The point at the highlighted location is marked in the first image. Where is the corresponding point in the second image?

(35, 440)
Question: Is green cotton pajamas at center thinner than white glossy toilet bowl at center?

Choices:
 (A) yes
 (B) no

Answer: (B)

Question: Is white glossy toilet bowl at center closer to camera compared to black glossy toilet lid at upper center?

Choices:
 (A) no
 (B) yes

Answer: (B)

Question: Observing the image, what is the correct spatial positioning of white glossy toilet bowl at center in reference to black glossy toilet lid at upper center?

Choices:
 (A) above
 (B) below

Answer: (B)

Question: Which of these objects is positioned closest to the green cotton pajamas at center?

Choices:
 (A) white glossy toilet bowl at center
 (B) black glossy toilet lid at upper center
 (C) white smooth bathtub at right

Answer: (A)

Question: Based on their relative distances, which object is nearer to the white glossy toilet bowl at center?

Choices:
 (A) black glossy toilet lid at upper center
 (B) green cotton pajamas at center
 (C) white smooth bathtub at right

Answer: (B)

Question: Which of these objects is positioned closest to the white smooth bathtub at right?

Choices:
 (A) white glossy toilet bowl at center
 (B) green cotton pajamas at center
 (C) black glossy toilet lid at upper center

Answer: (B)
==
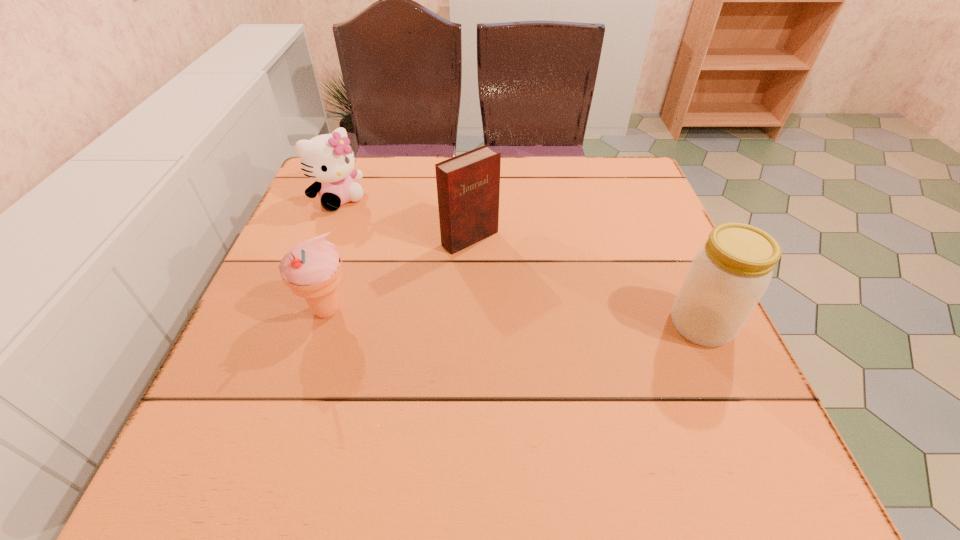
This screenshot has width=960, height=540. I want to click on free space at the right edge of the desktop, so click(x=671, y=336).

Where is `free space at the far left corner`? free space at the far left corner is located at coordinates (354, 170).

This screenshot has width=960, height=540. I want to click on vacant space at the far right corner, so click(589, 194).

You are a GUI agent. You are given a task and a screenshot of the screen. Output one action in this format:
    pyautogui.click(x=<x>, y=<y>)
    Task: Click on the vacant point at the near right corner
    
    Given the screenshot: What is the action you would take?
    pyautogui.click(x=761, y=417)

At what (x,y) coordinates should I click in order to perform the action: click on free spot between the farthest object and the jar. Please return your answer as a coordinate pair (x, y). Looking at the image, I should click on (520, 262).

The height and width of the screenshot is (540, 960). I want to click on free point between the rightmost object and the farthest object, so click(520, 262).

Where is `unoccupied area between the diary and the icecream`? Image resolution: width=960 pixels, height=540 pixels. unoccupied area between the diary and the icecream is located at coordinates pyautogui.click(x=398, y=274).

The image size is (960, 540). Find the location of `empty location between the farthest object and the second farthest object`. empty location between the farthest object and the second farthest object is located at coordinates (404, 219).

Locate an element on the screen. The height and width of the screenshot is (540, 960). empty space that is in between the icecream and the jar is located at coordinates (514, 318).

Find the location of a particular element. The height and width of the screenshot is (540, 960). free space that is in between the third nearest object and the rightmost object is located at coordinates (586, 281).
...
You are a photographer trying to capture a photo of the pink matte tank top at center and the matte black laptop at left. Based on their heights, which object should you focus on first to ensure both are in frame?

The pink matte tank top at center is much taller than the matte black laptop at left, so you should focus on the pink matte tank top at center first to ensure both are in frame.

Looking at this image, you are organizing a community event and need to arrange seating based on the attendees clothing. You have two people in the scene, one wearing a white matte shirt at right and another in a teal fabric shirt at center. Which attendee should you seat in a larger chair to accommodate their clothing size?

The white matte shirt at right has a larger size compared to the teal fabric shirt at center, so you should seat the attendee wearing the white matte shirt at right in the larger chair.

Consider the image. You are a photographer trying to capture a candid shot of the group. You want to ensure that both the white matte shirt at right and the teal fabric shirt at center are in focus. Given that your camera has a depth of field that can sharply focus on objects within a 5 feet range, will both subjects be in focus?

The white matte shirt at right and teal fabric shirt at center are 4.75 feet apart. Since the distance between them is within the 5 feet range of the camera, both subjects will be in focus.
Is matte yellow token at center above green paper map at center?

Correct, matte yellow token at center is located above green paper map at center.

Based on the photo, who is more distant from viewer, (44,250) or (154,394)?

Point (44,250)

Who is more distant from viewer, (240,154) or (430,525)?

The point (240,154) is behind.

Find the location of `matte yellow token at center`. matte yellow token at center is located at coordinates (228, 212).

### TASK TO COMPLETE
Can you write out the lines again, starting with the line containing "The white matte shirt at right and teal" and continuing through the line containing "Correct, matte yellow", with "green paper map" switched to "green paper chart" and everything else unchanged?

### SOLUTION BELOW
The white matte shirt at right and teal fabric shirt at center are 4.75 feet apart. Since the distance between them is within the 5 feet range of the camera, both subjects will be in focus.
Is matte yellow token at center above green paper chart at center?

Correct, matte yellow token at center is located above green paper chart at center.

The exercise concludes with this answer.